§ Input data:
★ ★ ★ ★
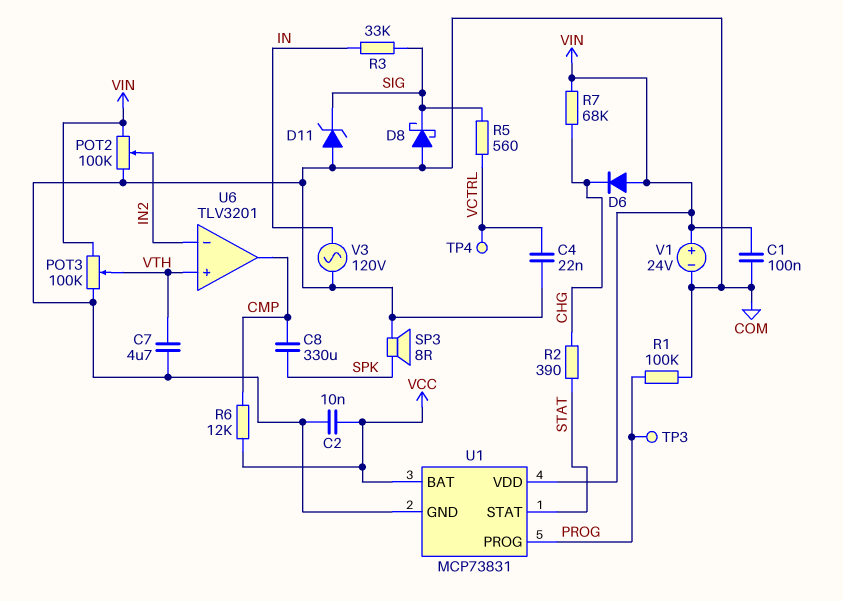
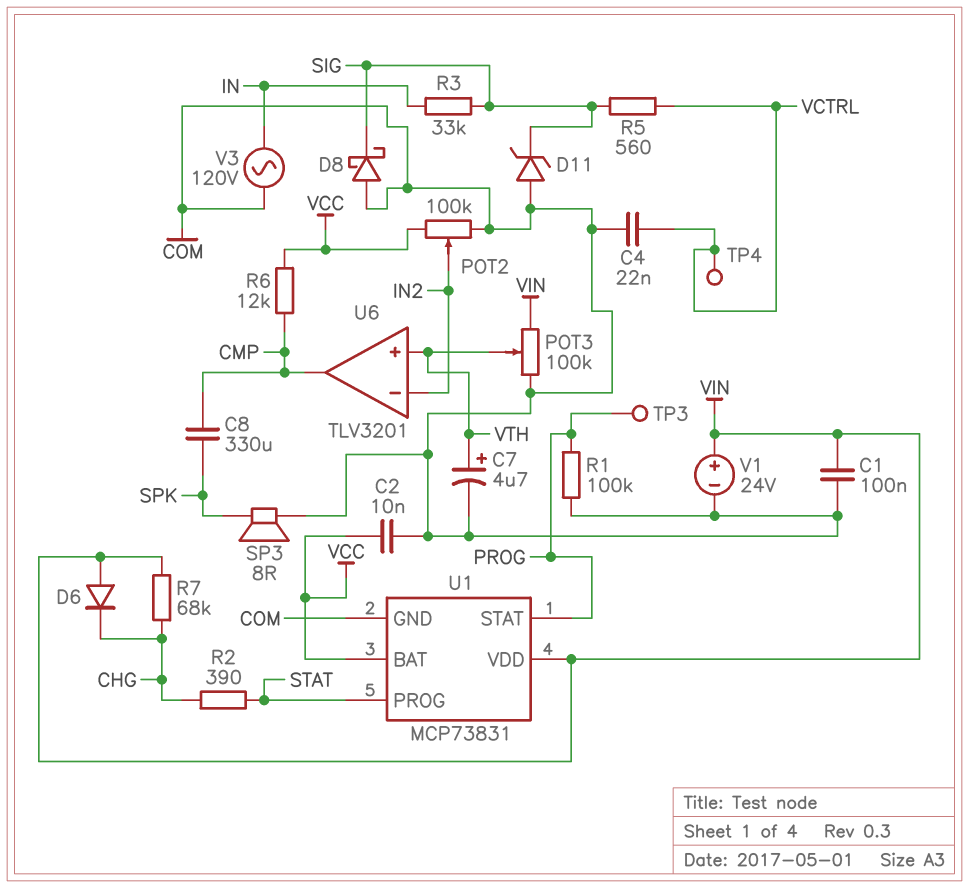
C7: 4.7uF (COM, VTH) -> 4.7uF (plus VTH, minus COM)
POT2: 100k (COM, VIN, wiper IN2) -> 100k (COM, VCC, wiper IN2)
U1 pin PROG: PROG -> STAT
U1 pin STAT: STAT -> PROG

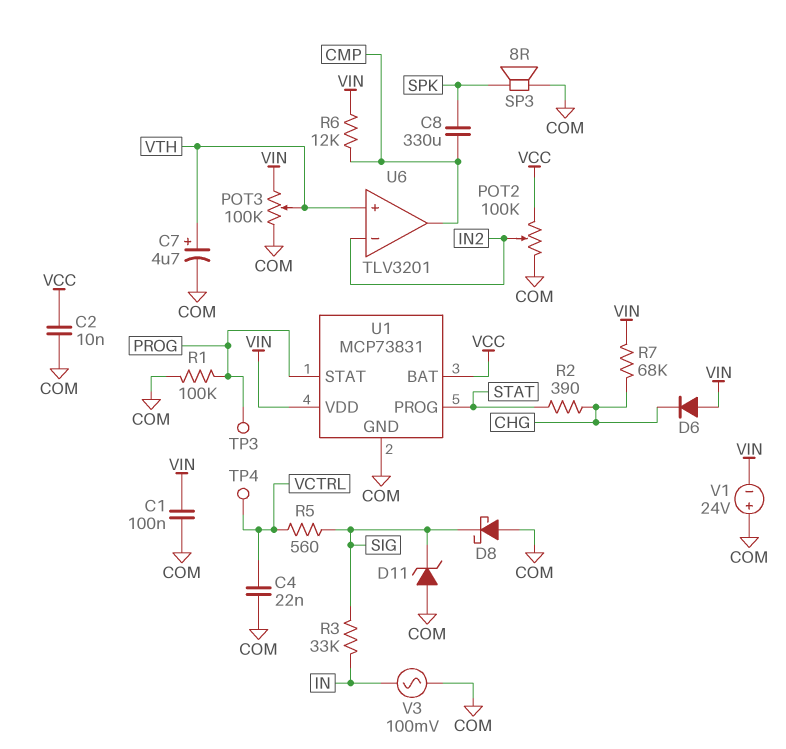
R6: 12k (CMP, VCC) -> 12k (CMP, VIN)
V1: 24V (plus VIN, minus COM) -> 24V (plus COM, minus VIN)
V3: AC 120V (COM, IN) -> AC 100mV (COM, IN)

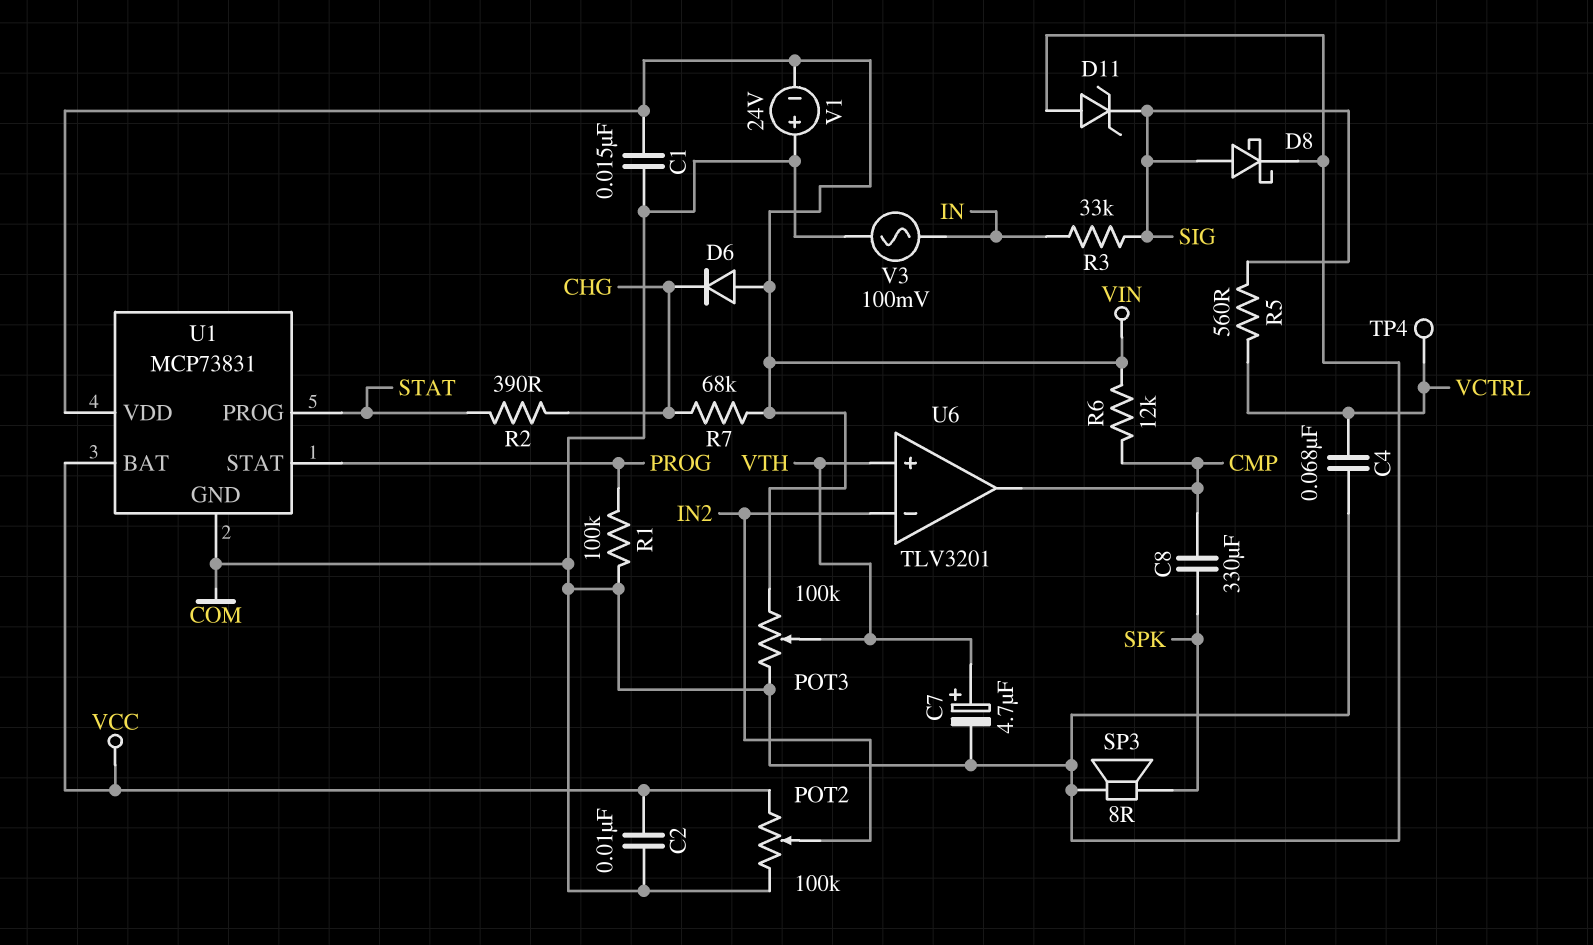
C1: 100nF (COM, VIN) -> 15nF (COM, VIN)
C4: 22nF (COM, VCTRL) -> 68nF (COM, VCTRL)
D8: schottky (A COM, K SIG) -> schottky (A SIG, K COM)
TP3: test point (PROG) -> none

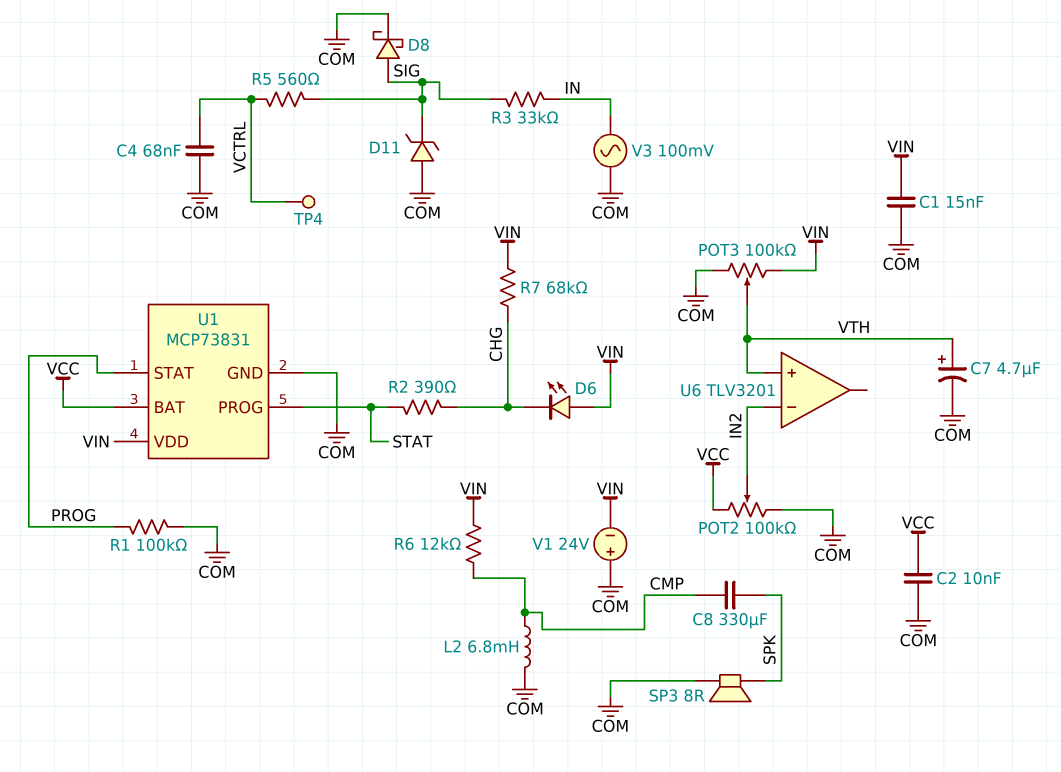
D6: diode (A VIN, K CHG) -> LED (A VIN, K CHG)
L2: none -> 6.8mH (CMP, COM)
U6 pin out: CMP -> none

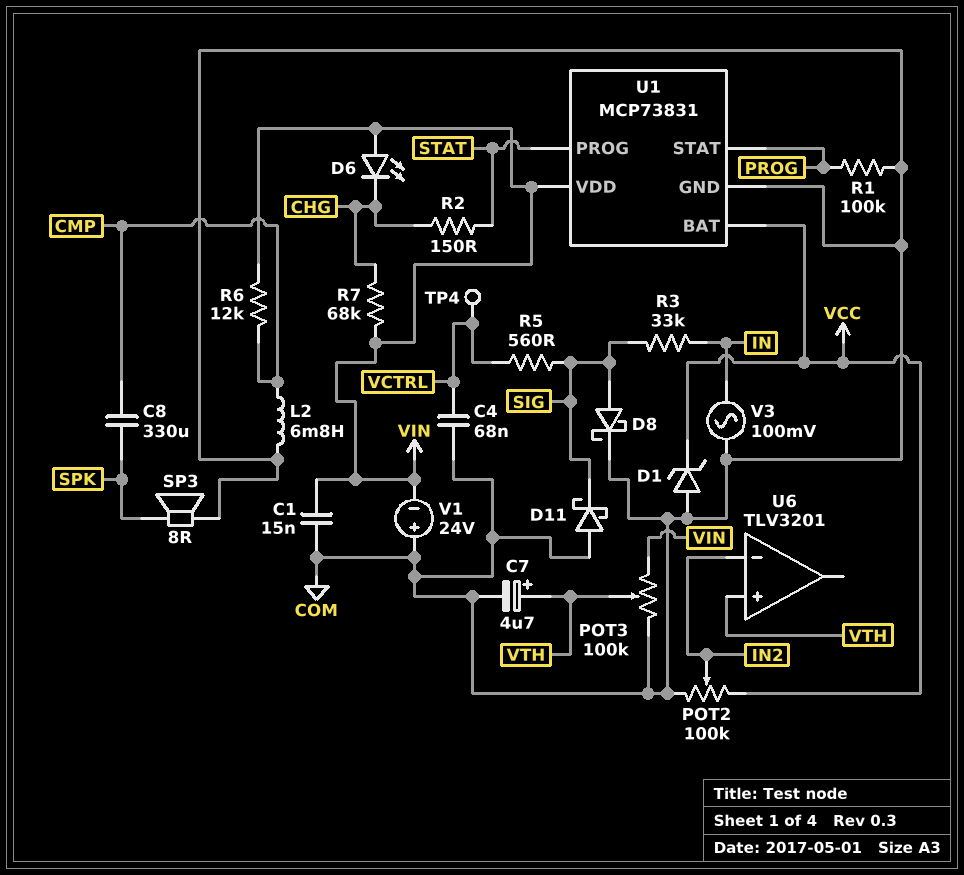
C2: 10nF (COM, VCC) -> none
D1: none -> zener (A COM, K VCC)
D11: zener (A COM, K SIG) -> schottky (A COM, K SIG)
R2: 390 (CHG, STAT) -> 150 (CHG, STAT)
★ ★ ★ ★
§ What to produce:
Set the pictures aside and transcribe exactly the stretch of lines above, beginning with the one holding "U1 pin PROG: PROG -> STAT" and ending with the one holding "C4: 22nF (COM, VCTRL) -> 68nF (COM, VCTRL)".

§ Task solution:
U1 pin PROG: PROG -> STAT
U1 pin STAT: STAT -> PROG

R6: 12k (CMP, VCC) -> 12k (CMP, VIN)
V1: 24V (plus VIN, minus COM) -> 24V (plus COM, minus VIN)
V3: AC 120V (COM, IN) -> AC 100mV (COM, IN)

C1: 100nF (COM, VIN) -> 15nF (COM, VIN)
C4: 22nF (COM, VCTRL) -> 68nF (COM, VCTRL)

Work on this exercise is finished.